YOUR ASSIGNMENT:
Leaving out every picture, copy the lines of the data exactly, from the first through the line containing "Q3: PMOS AO3401".

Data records
● ● ●

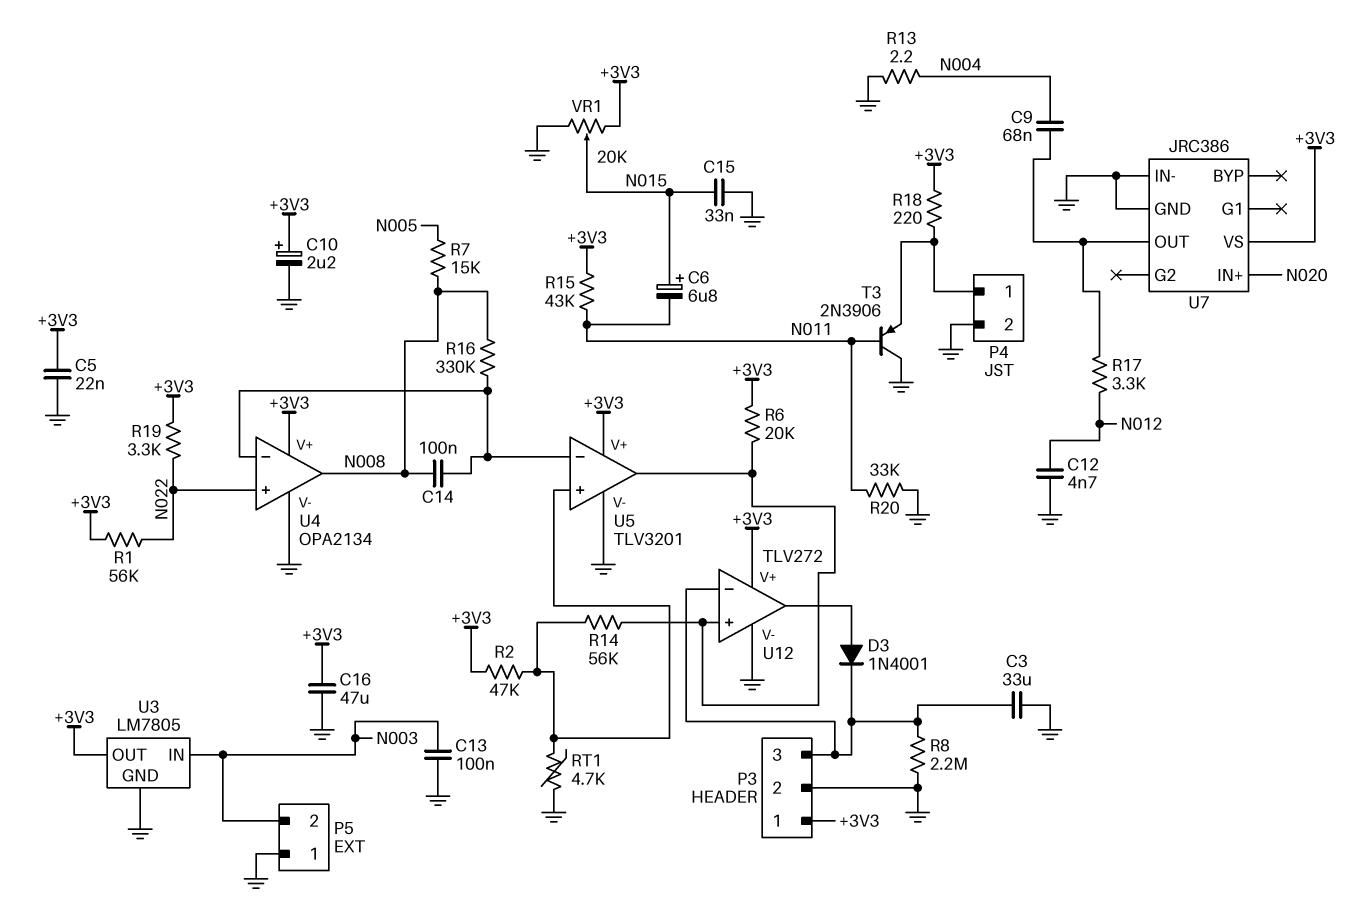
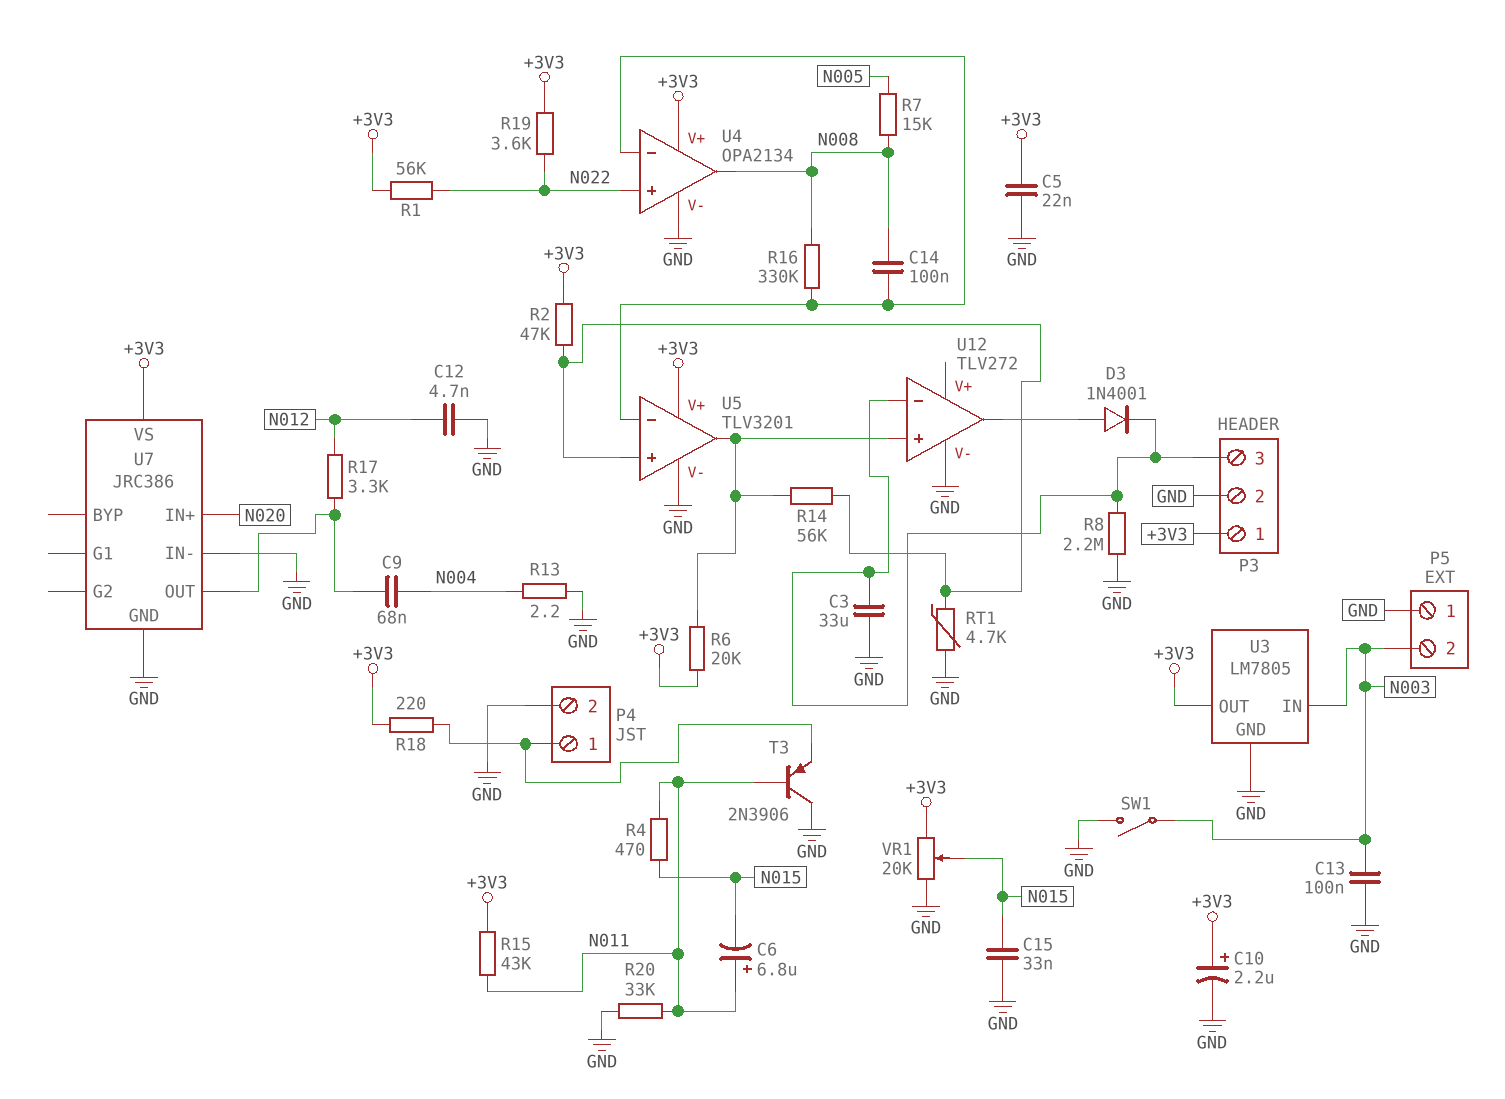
C6: 6.8uF (plus N015, minus N011) -> 6.8uF (plus N011, minus N015)
C16: 47uF (+3V3, GND) -> none
R4: none -> 470 (N011, N015)
R19: 3.3k (+3V3, N022) -> 3.6k (+3V3, N022)
SW1: none -> switch (GND, N003)
U12 pin V+: +3V3 -> none

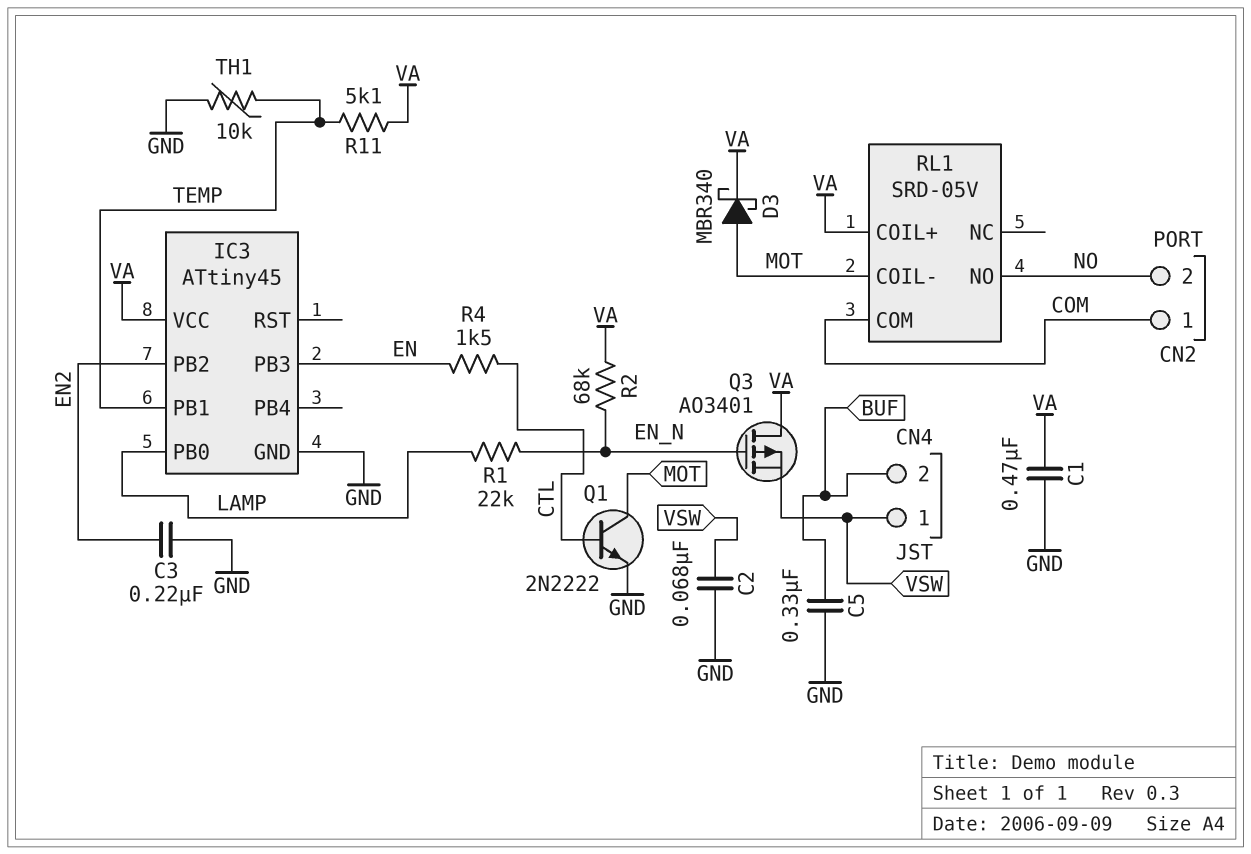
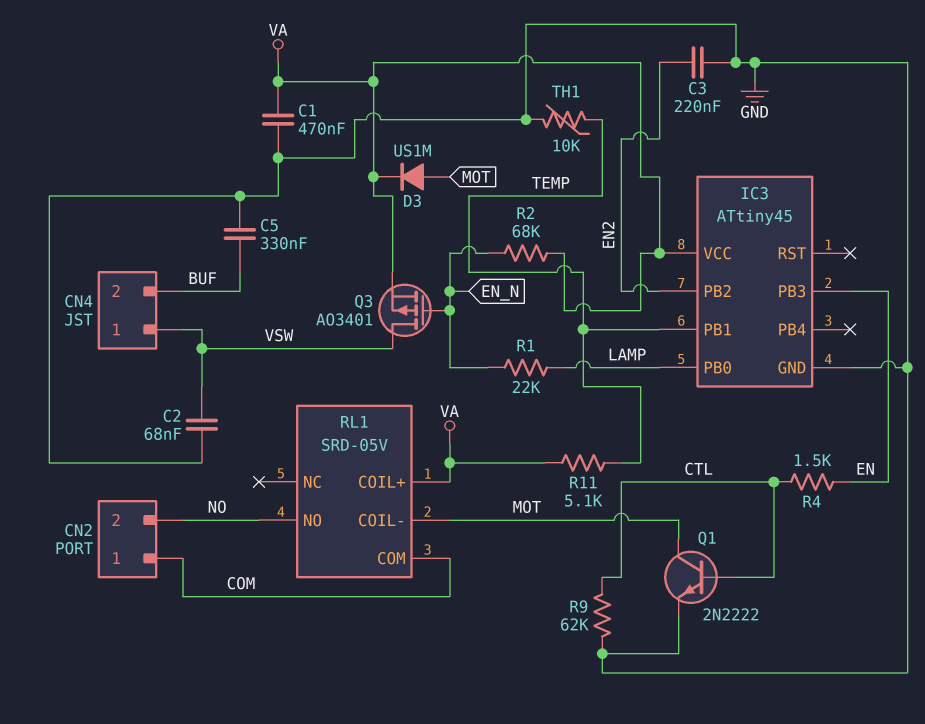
D3: schottky MBR340 (A MOT, K VA) -> diode US1M (A MOT, K VA)
Q3: PMOS AO3401 (G EN_N, D VA, S VSW) -> PMOS AO3401 (G EN_N, D VSW, S VA)
R9: none -> 62k (CTL, GND)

● ● ●

RESULT OF THE EXERCISE:
C6: 6.8uF (plus N015, minus N011) -> 6.8uF (plus N011, minus N015)
C16: 47uF (+3V3, GND) -> none
R4: none -> 470 (N011, N015)
R19: 3.3k (+3V3, N022) -> 3.6k (+3V3, N022)
SW1: none -> switch (GND, N003)
U12 pin V+: +3V3 -> none

D3: schottky MBR340 (A MOT, K VA) -> diode US1M (A MOT, K VA)
Q3: PMOS AO3401 (G EN_N, D VA, S VSW) -> PMOS AO3401 (G EN_N, D VSW, S VA)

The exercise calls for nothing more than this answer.